## DIRECTIONS FOR THIS TASK:
Pictures stay out; everything else from the first line of the entries down through the line with "[(0,0),(0,31),(15,22),(0,0)]" gets copied exactly.

## PROVIDED RECORDS:
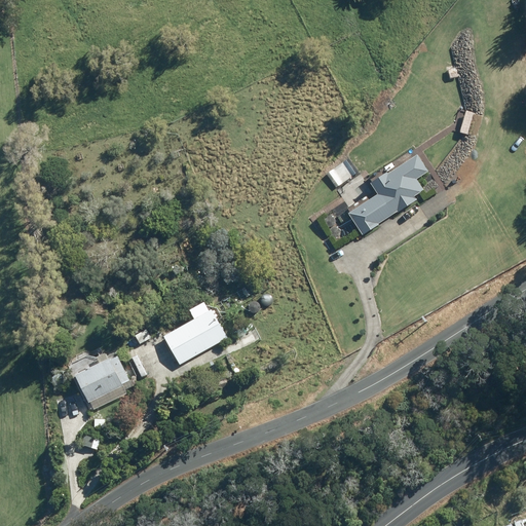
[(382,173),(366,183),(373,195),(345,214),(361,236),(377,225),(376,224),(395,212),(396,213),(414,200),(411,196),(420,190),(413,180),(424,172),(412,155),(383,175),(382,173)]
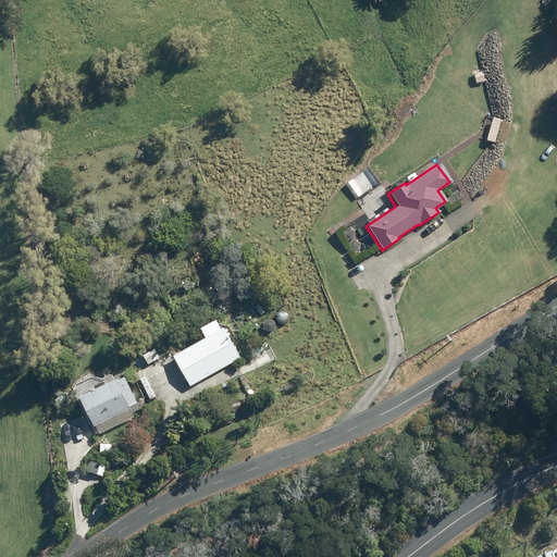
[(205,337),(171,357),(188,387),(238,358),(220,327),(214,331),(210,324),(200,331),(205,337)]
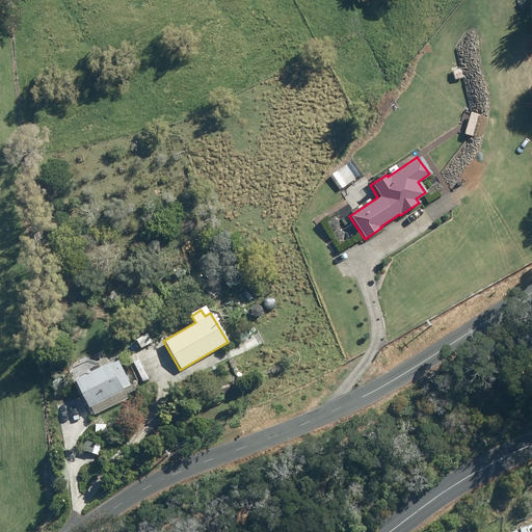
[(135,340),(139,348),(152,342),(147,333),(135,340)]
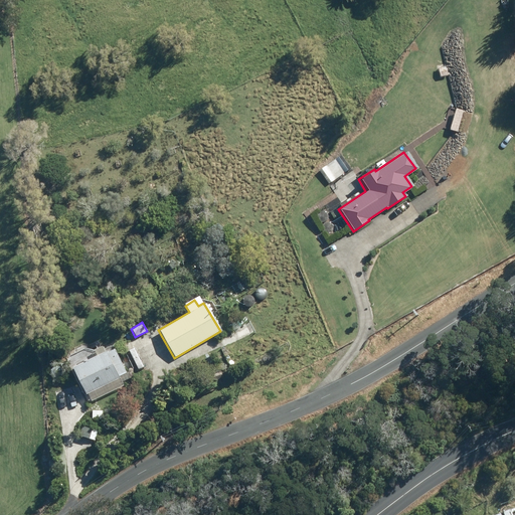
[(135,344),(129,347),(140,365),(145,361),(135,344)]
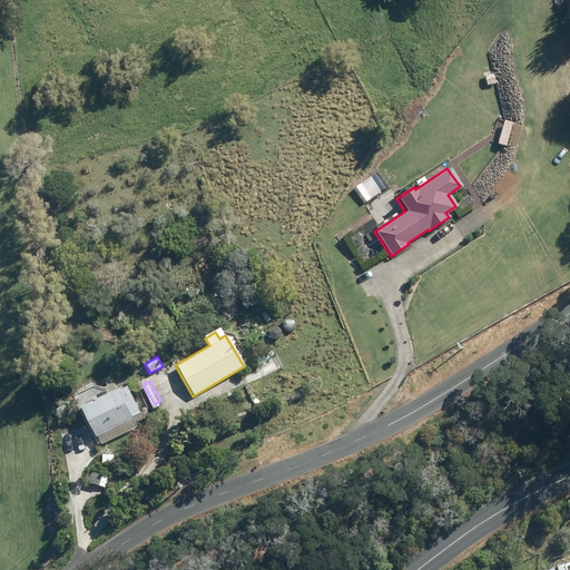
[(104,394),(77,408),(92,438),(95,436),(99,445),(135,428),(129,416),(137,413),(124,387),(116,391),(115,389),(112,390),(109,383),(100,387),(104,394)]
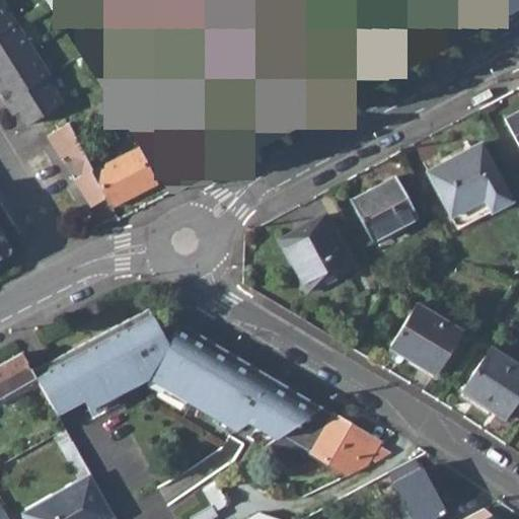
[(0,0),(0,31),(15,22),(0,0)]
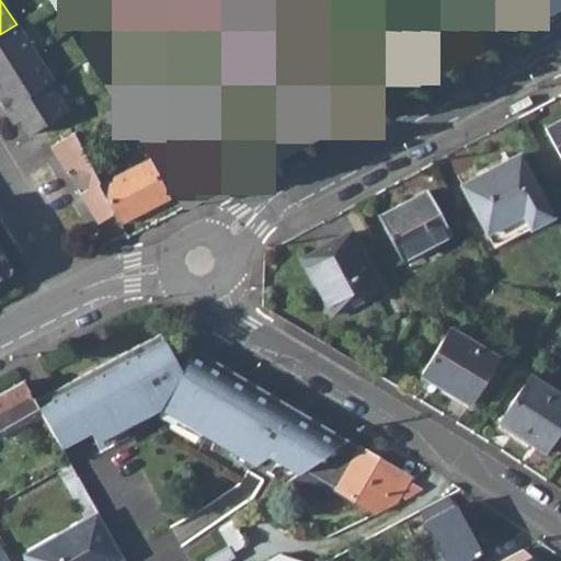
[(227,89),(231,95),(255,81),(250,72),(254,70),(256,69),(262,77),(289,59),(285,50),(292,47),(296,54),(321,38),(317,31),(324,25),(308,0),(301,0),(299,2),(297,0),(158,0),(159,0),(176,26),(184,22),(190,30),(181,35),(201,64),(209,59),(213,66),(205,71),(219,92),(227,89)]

## TASK ANSWER:
[(382,173),(366,183),(373,195),(345,214),(361,236),(377,225),(376,224),(395,212),(396,213),(414,200),(411,196),(420,190),(413,180),(424,172),(412,155),(383,175),(382,173)]
[(205,337),(171,357),(188,387),(238,358),(220,327),(214,331),(210,324),(200,331),(205,337)]
[(135,340),(139,348),(152,342),(147,333),(135,340)]
[(135,344),(129,347),(140,365),(145,361),(135,344)]
[(104,394),(77,408),(92,438),(95,436),(99,445),(135,428),(129,416),(137,413),(124,387),(116,391),(115,389),(112,390),(109,383),(100,387),(104,394)]
[(0,0),(0,31),(15,22),(0,0)]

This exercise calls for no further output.